- **ITEMS**:

· · ·

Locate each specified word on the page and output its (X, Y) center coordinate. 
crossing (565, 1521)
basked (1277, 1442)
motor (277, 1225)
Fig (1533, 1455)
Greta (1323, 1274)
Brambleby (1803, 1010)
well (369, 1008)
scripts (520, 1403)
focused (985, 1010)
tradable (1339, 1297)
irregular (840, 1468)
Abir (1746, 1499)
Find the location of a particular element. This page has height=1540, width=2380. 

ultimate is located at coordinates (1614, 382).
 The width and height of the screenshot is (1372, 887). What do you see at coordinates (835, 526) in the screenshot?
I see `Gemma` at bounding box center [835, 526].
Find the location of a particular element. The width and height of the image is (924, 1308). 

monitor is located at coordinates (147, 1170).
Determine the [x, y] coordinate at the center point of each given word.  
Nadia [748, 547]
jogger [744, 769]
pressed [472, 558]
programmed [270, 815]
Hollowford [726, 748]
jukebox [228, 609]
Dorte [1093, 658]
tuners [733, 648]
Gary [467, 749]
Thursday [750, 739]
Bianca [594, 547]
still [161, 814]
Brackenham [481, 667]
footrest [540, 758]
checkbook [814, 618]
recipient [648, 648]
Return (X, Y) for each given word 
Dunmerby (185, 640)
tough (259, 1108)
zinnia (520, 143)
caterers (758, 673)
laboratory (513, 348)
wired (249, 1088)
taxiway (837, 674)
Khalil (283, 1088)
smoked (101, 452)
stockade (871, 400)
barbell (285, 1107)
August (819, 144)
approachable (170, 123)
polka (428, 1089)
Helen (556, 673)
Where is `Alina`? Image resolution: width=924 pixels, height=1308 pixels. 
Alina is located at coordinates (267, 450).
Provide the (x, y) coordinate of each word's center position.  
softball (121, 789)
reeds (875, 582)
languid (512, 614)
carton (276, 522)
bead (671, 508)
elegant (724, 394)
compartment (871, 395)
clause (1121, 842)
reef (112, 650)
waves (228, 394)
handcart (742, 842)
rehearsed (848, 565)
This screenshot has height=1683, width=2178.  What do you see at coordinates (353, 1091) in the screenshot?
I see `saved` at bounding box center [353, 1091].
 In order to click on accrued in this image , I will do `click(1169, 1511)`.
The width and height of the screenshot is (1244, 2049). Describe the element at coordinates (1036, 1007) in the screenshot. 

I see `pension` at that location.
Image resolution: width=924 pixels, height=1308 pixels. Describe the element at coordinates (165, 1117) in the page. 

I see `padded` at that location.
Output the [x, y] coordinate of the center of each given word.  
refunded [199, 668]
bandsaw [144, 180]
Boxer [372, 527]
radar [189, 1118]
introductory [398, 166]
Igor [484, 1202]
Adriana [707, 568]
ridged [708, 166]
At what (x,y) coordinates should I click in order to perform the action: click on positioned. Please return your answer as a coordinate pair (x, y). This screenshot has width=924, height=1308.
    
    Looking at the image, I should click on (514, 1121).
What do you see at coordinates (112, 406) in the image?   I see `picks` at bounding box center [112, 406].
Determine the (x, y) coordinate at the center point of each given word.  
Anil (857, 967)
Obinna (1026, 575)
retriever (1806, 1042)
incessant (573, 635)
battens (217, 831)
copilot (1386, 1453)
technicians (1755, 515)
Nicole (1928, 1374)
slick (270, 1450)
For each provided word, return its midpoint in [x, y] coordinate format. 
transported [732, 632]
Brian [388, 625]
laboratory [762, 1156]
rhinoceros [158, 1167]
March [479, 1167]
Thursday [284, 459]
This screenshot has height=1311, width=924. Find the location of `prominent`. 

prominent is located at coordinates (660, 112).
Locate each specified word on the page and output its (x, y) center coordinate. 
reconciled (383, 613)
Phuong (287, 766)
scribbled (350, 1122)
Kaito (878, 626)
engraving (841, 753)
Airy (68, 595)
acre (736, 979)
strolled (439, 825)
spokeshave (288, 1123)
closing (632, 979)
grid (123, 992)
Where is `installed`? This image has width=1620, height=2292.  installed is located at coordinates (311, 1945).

· · ·

- **WHAT THE TASK ASKS**: Find each line in the data above that contains the word "prominent". Treat uppercase and lowercase letters as distinct.

- **OUTPUT OF THE EXERCISE**:
This screenshot has height=1311, width=924. Find the location of `prominent`. 
prominent is located at coordinates (660, 112).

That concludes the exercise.